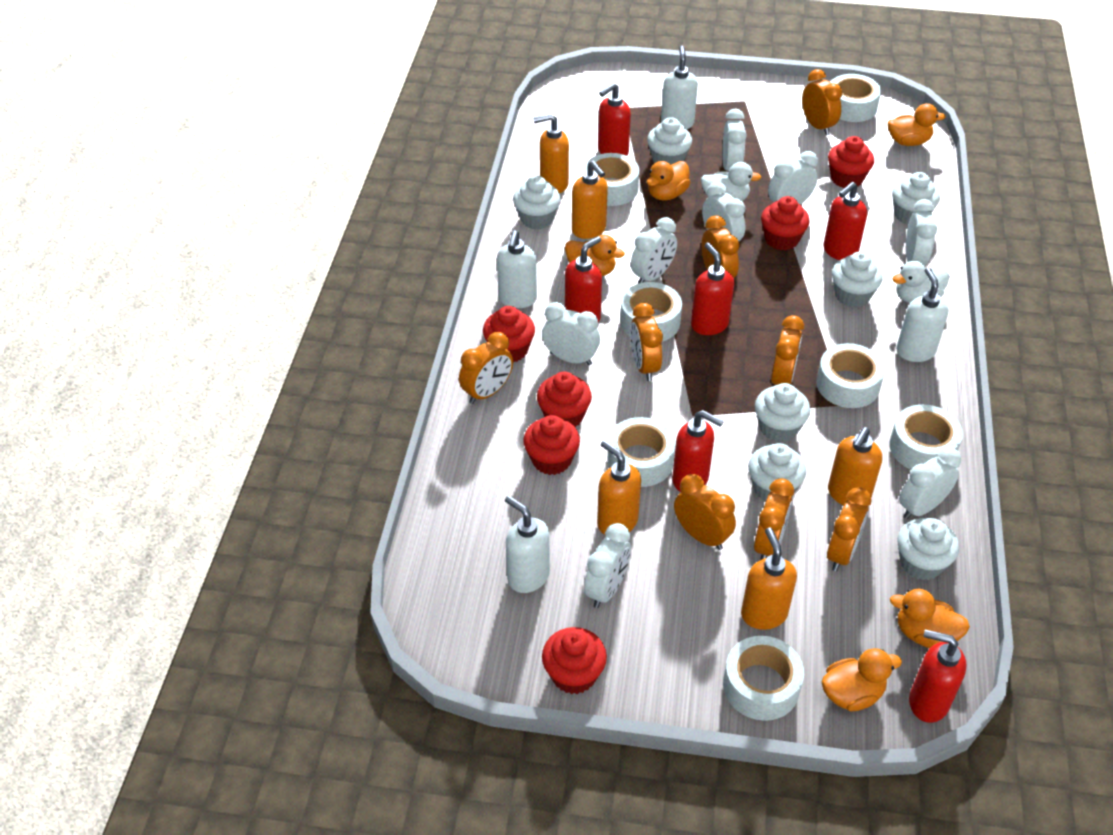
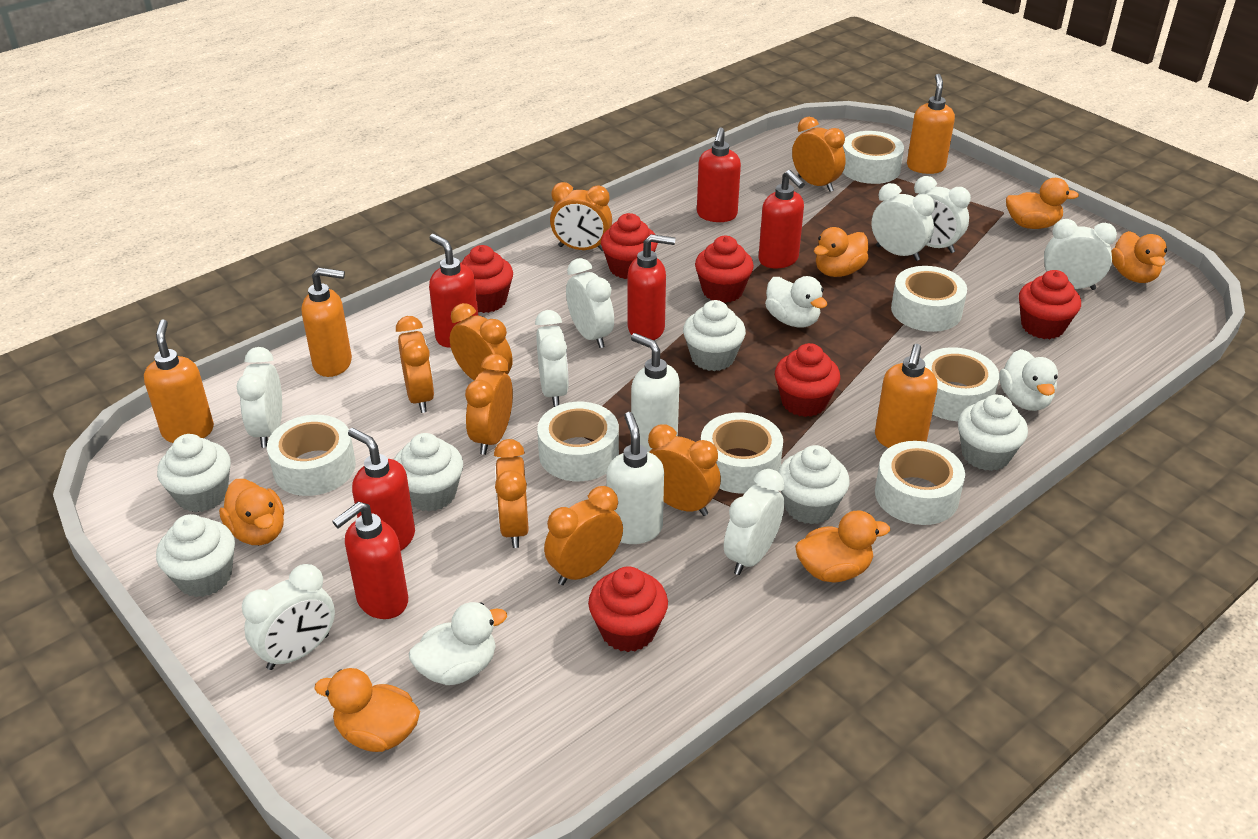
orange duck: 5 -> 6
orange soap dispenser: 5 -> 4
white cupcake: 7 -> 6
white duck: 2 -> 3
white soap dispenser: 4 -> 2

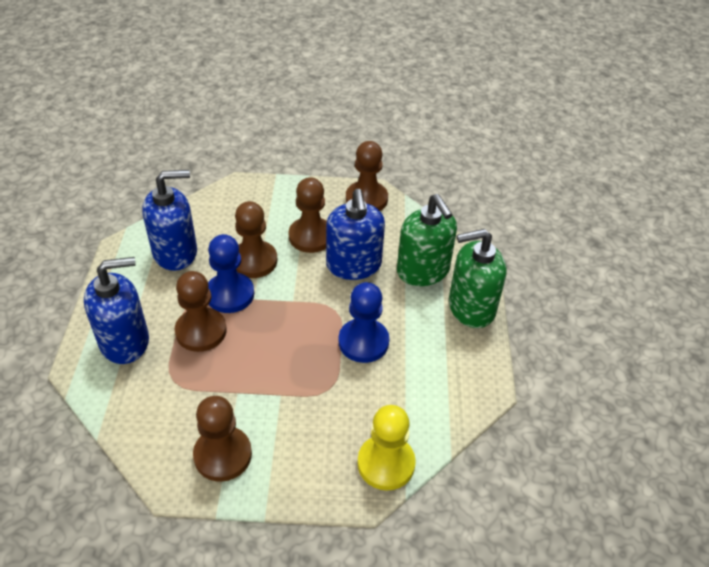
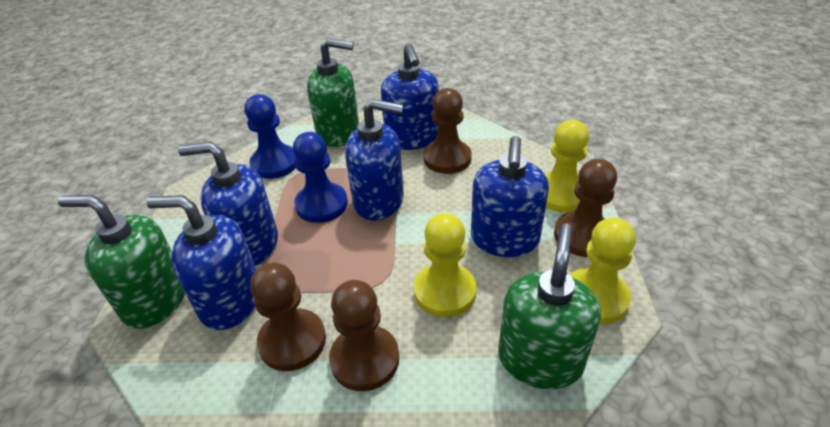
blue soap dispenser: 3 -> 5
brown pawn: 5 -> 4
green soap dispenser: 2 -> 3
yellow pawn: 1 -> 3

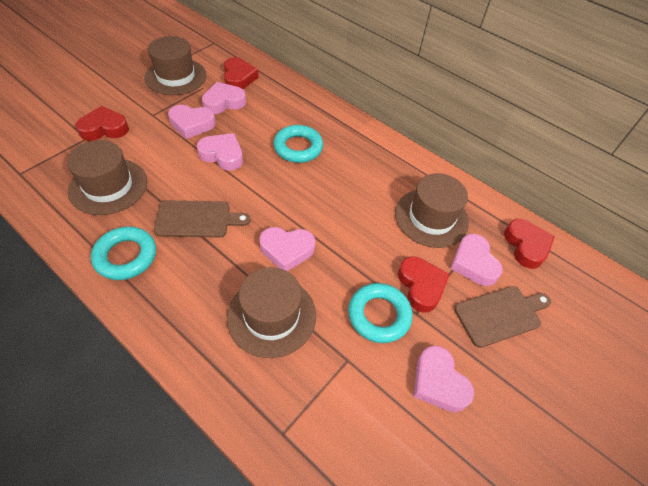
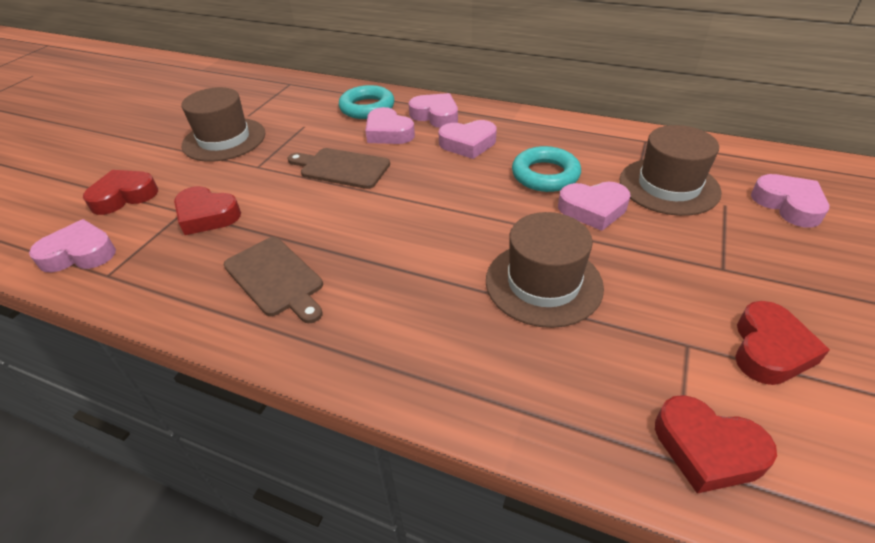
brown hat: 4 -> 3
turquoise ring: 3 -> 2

What you have to do:
Leaving out the pictures, repeat all of the entries exactly.

Solution below:
orange duck: 5 -> 6
orange soap dispenser: 5 -> 4
white cupcake: 7 -> 6
white duck: 2 -> 3
white soap dispenser: 4 -> 2

blue soap dispenser: 3 -> 5
brown pawn: 5 -> 4
green soap dispenser: 2 -> 3
yellow pawn: 1 -> 3

brown hat: 4 -> 3
turquoise ring: 3 -> 2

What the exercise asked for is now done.